*EXERCISE PROMPT*
Write out only the final part of the records below. It begins with the line that contains "IC8 pin IN-: N_14 -> N_32" and ends with the last line.

*MATERIALS PROVIDED*
------

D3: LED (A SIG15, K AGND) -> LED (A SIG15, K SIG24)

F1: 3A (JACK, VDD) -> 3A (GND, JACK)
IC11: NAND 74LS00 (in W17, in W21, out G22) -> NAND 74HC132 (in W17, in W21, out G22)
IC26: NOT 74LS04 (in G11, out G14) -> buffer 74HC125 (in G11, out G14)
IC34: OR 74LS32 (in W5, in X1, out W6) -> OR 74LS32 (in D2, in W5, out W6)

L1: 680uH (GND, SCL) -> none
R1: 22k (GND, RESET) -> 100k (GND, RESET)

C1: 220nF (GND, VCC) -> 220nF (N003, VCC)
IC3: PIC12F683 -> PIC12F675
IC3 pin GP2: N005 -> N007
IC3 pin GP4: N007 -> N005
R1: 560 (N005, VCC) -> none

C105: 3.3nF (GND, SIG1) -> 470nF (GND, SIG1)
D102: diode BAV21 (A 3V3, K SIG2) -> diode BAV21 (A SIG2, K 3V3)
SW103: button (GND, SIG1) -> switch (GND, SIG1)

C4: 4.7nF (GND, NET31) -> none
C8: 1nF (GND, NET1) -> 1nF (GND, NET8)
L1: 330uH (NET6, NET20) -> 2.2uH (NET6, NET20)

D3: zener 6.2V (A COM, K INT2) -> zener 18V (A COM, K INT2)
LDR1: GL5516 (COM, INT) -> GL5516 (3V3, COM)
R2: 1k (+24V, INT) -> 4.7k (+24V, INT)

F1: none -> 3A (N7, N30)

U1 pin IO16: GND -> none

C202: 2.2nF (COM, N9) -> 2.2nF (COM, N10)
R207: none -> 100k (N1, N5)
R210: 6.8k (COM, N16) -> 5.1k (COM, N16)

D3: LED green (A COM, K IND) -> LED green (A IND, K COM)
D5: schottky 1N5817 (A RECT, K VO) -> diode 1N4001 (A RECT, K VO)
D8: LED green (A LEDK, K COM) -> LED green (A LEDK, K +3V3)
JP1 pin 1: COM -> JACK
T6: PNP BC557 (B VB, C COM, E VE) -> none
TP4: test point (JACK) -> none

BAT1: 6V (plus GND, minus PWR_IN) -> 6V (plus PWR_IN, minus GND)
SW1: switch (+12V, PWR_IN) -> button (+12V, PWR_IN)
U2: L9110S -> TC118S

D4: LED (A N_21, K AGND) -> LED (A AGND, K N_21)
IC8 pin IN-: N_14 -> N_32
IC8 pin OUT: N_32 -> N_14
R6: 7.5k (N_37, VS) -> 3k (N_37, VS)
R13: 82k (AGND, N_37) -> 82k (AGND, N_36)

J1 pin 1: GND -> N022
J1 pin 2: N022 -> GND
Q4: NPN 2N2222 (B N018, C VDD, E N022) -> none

------

*ANSWER FOR THE TASK*
IC8 pin IN-: N_14 -> N_32
IC8 pin OUT: N_32 -> N_14
R6: 7.5k (N_37, VS) -> 3k (N_37, VS)
R13: 82k (AGND, N_37) -> 82k (AGND, N_36)

J1 pin 1: GND -> N022
J1 pin 2: N022 -> GND
Q4: NPN 2N2222 (B N018, C VDD, E N022) -> none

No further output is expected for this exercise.